---------- Extracted material ----------

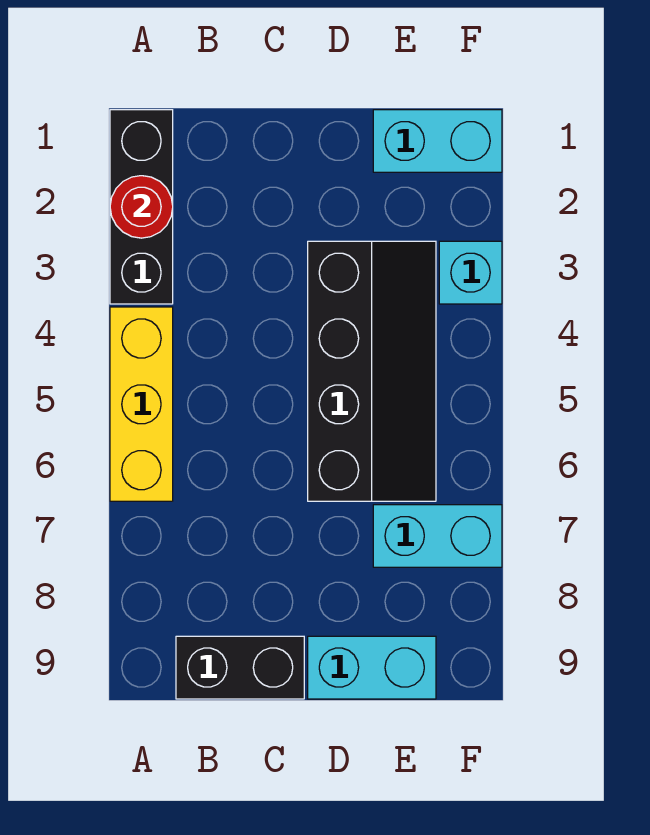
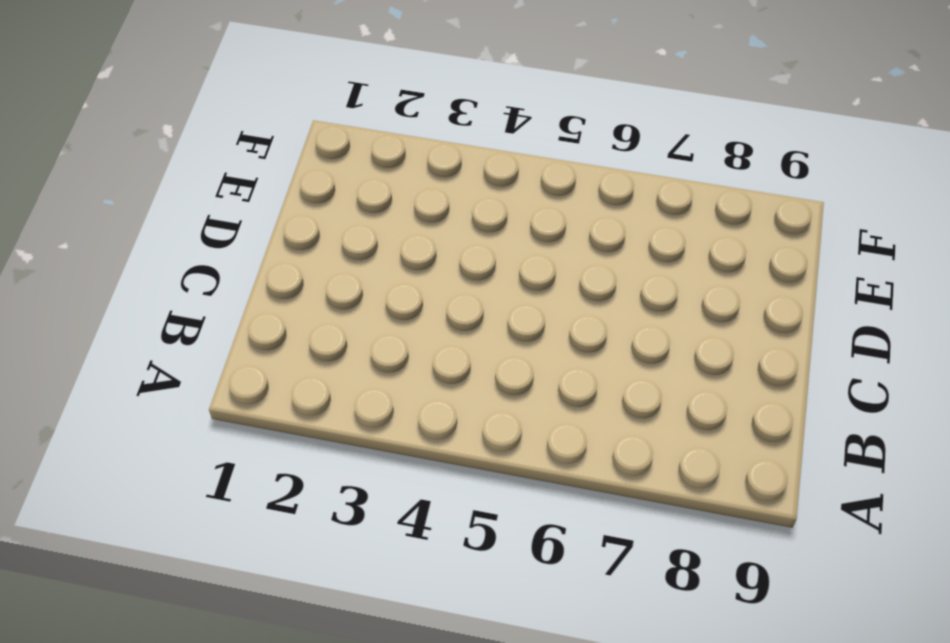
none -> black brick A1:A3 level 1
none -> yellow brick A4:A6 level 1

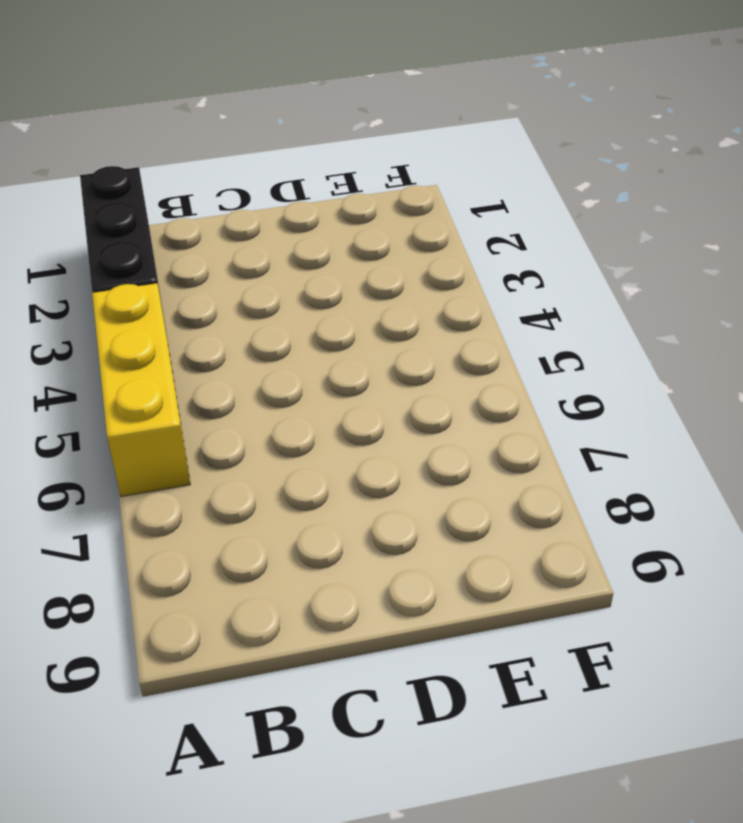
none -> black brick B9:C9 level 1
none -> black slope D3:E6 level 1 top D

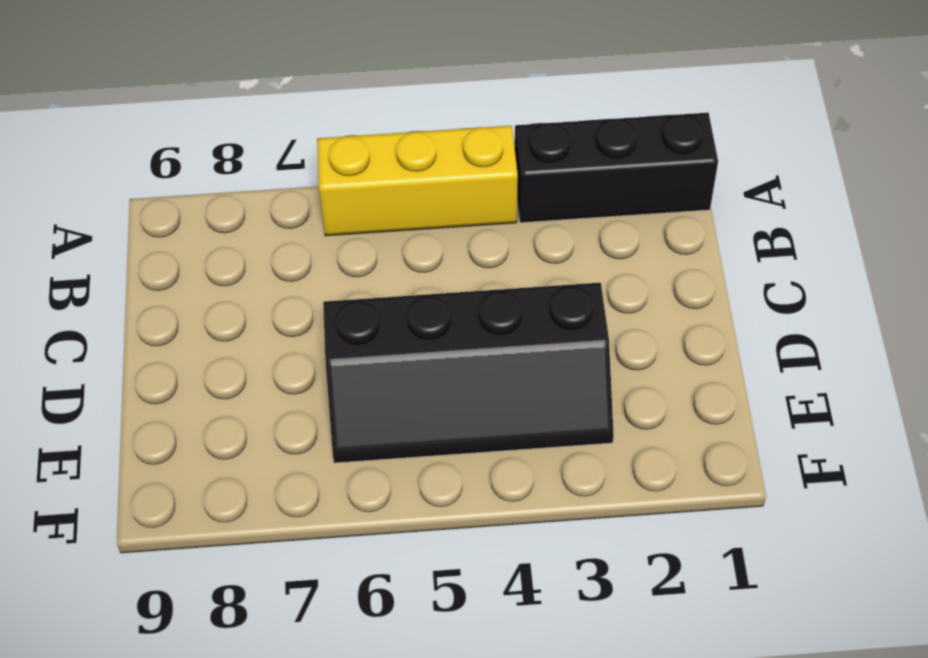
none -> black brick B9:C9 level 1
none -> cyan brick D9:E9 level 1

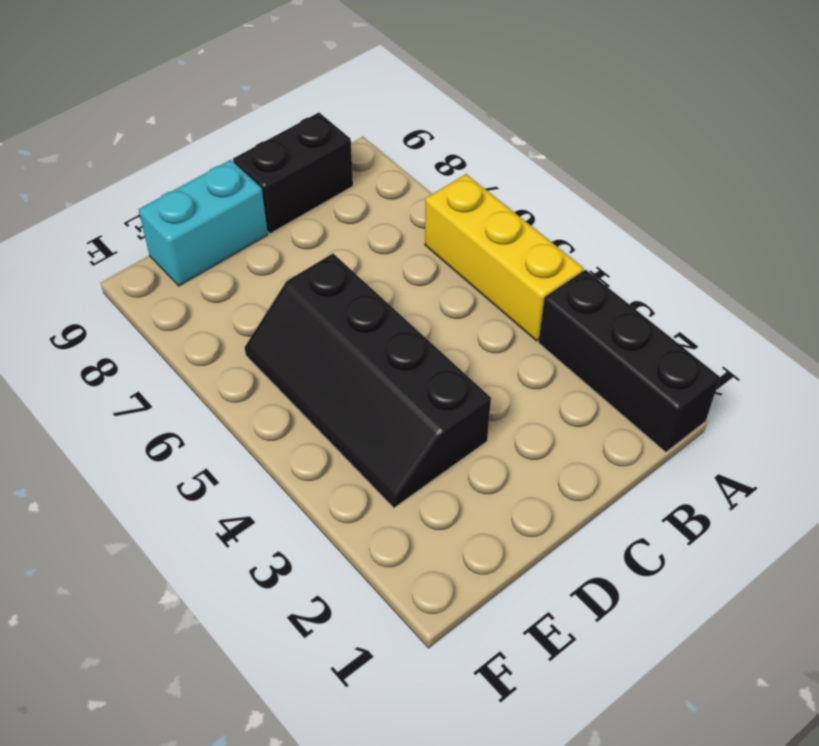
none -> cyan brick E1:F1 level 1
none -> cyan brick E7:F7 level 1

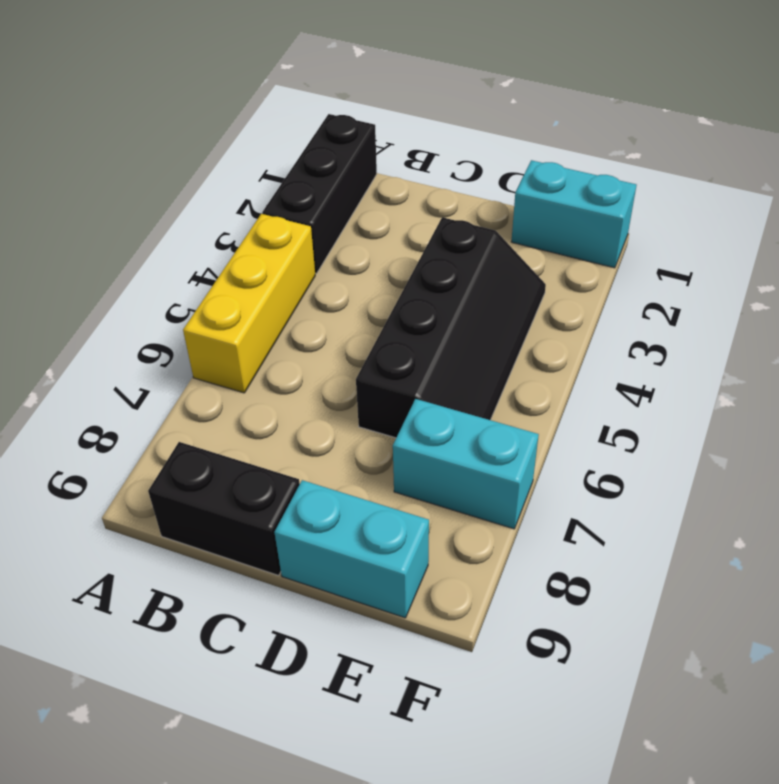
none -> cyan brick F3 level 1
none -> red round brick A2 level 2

----------

■ Assigned task
Your answer must be the full set of entries, set down exactly and without pictures.

■ Task answer
none -> black brick A1:A3 level 1
none -> yellow brick A4:A6 level 1

none -> black brick B9:C9 level 1
none -> black slope D3:E6 level 1 top D

none -> black brick B9:C9 level 1
none -> cyan brick D9:E9 level 1

none -> cyan brick E1:F1 level 1
none -> cyan brick E7:F7 level 1

none -> cyan brick F3 level 1
none -> red round brick A2 level 2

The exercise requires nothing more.